WHAT YOU ARE ASKED TO DO >> Your reply should hold every record exactly as given, with no pictures in it.

DATASET EXTRACT >>
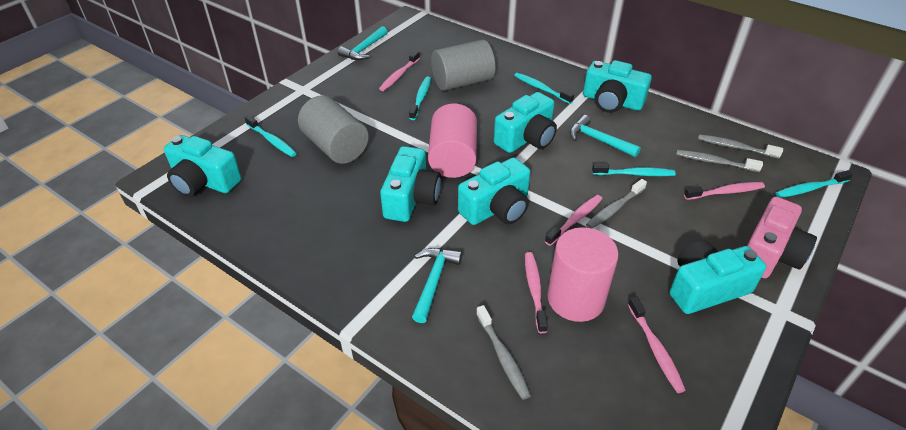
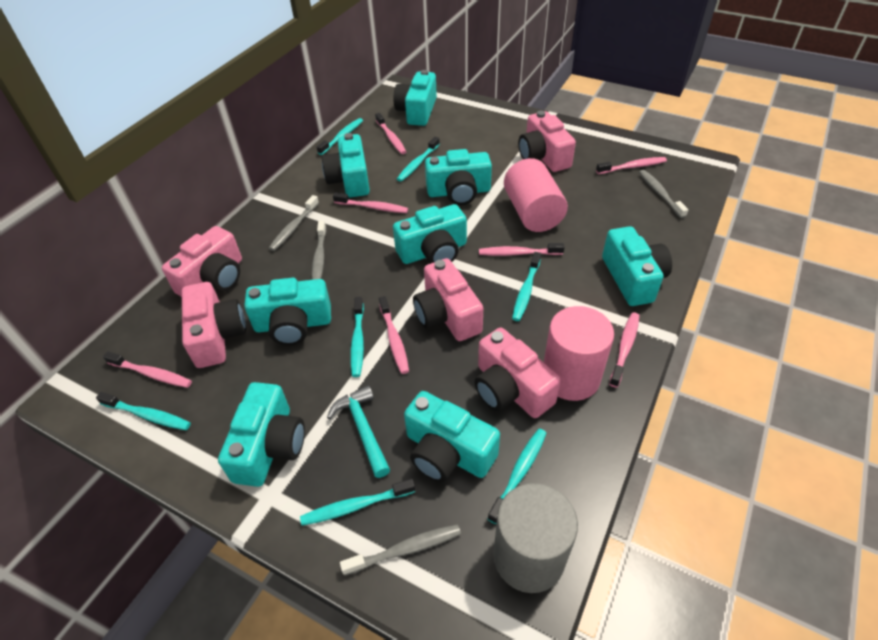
grey cylinder: 2 -> 1
pink camera: 1 -> 5
pink toothbrush: 5 -> 7
turquoise camera: 6 -> 8
turquoise hammer: 3 -> 1
turquoise toothbrush: 5 -> 7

EXERCISE OUTPUT >>
grey cylinder: 2 -> 1
pink camera: 1 -> 5
pink toothbrush: 5 -> 7
turquoise camera: 6 -> 8
turquoise hammer: 3 -> 1
turquoise toothbrush: 5 -> 7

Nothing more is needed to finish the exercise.